Segment Open

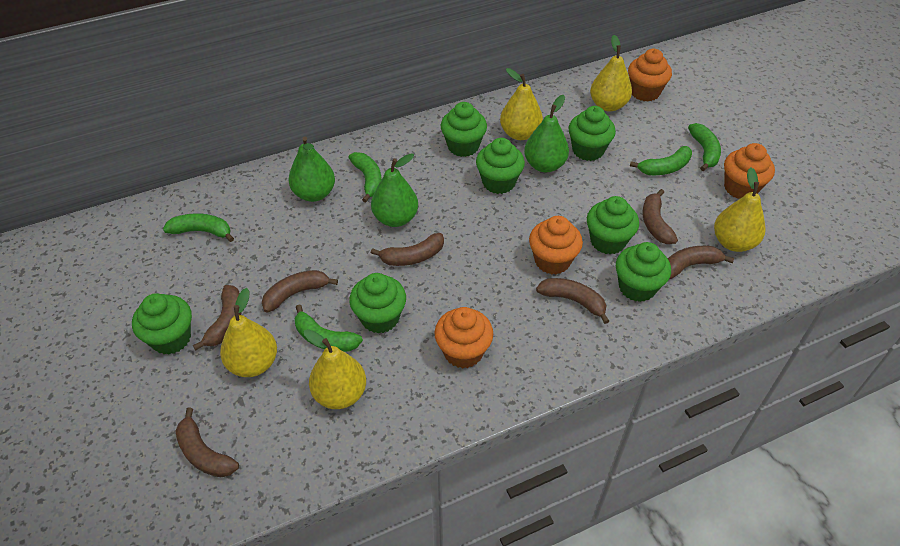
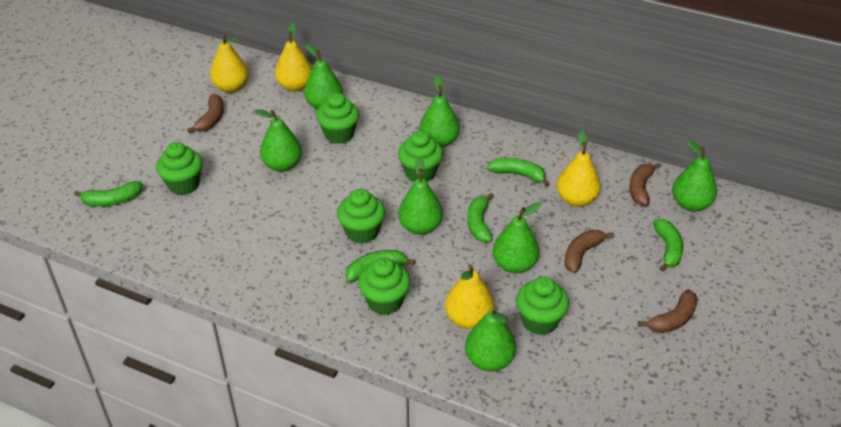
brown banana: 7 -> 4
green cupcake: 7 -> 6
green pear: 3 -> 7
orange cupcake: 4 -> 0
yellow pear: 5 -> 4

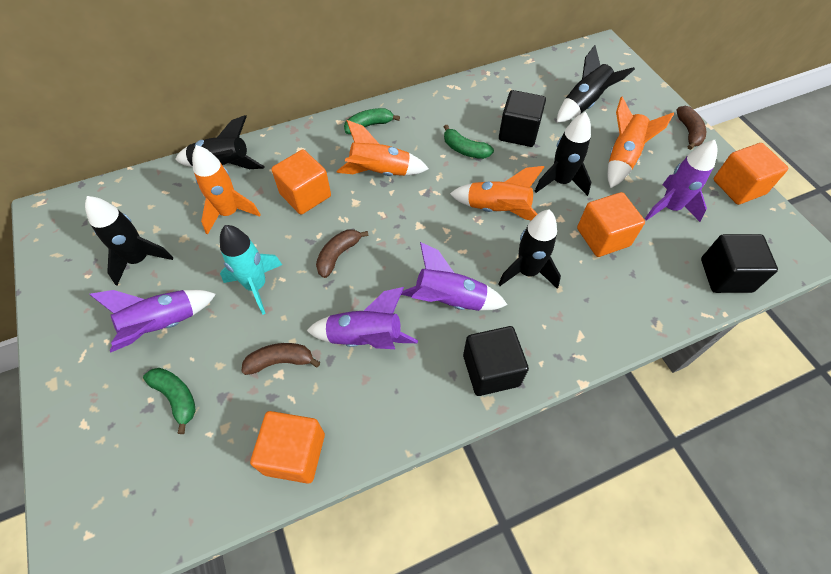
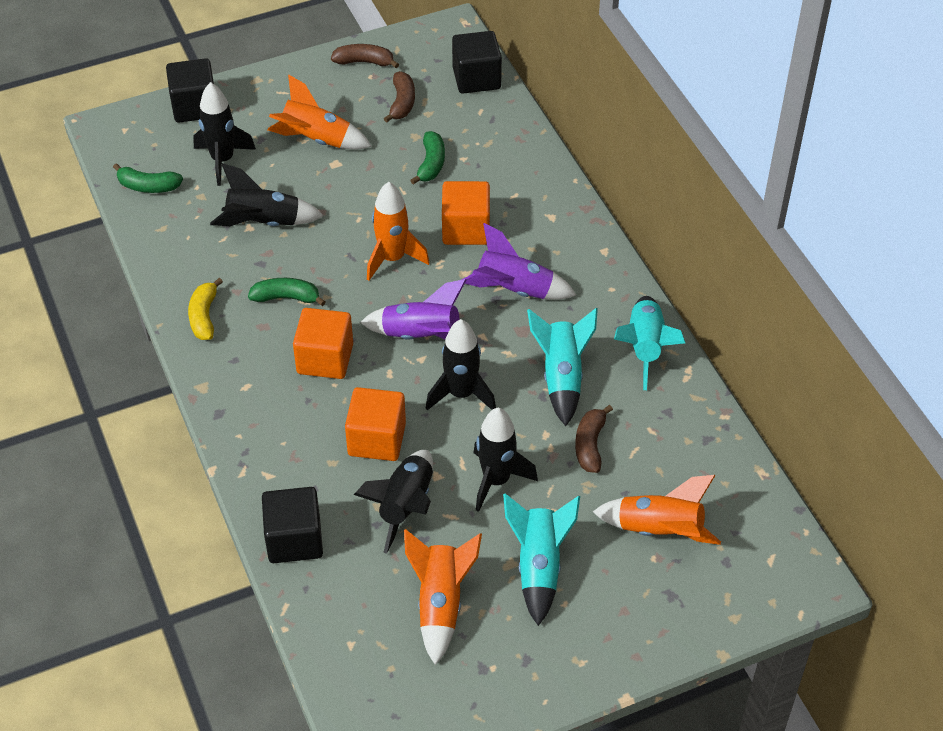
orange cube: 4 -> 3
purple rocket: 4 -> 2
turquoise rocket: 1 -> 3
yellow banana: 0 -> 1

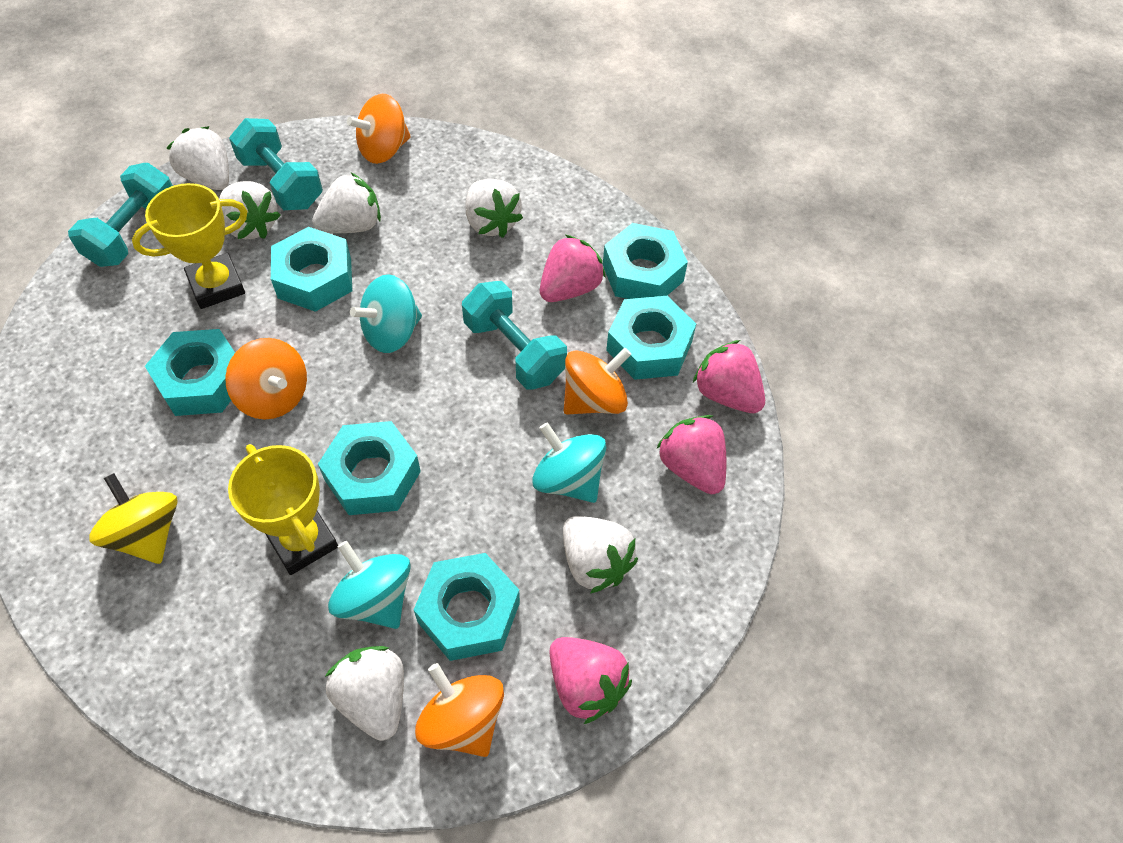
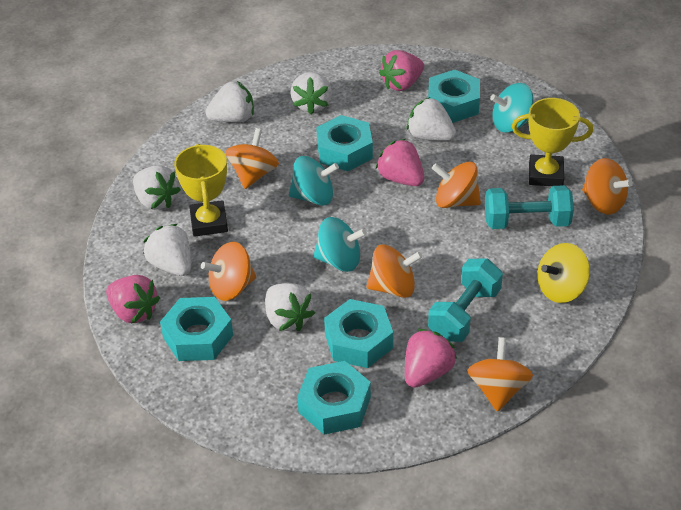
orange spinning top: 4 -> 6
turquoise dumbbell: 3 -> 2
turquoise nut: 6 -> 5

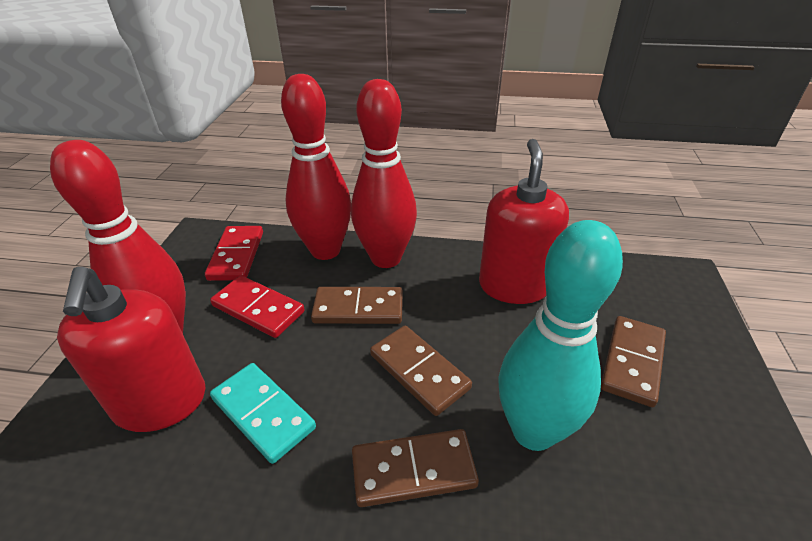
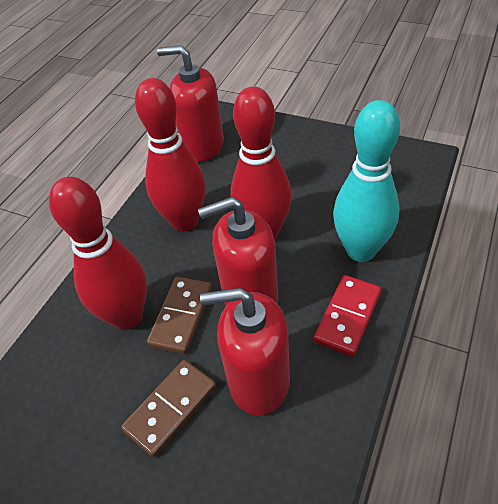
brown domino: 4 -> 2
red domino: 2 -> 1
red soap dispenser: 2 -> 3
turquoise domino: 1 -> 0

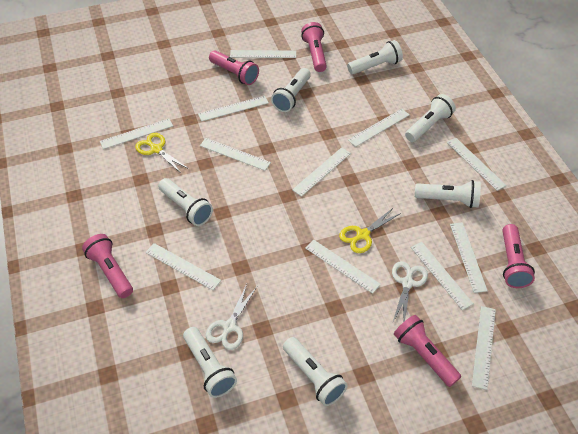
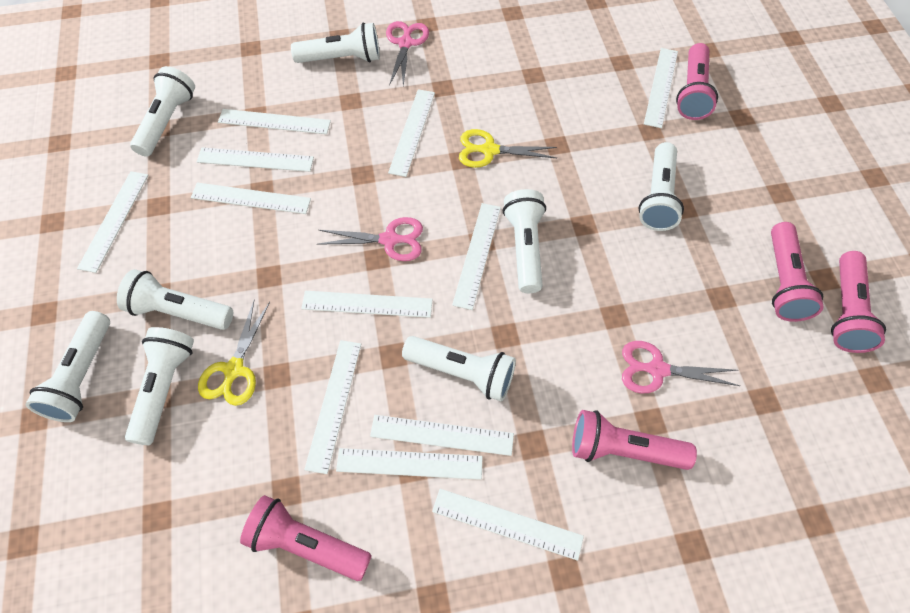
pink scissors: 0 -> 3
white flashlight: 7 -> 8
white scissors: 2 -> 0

Segment Closed

• [Problem to work on]
Where a line in the entries holds "orange", copy that line.

• [Task solution]
orange cupcake: 4 -> 0
orange cube: 4 -> 3
orange spinning top: 4 -> 6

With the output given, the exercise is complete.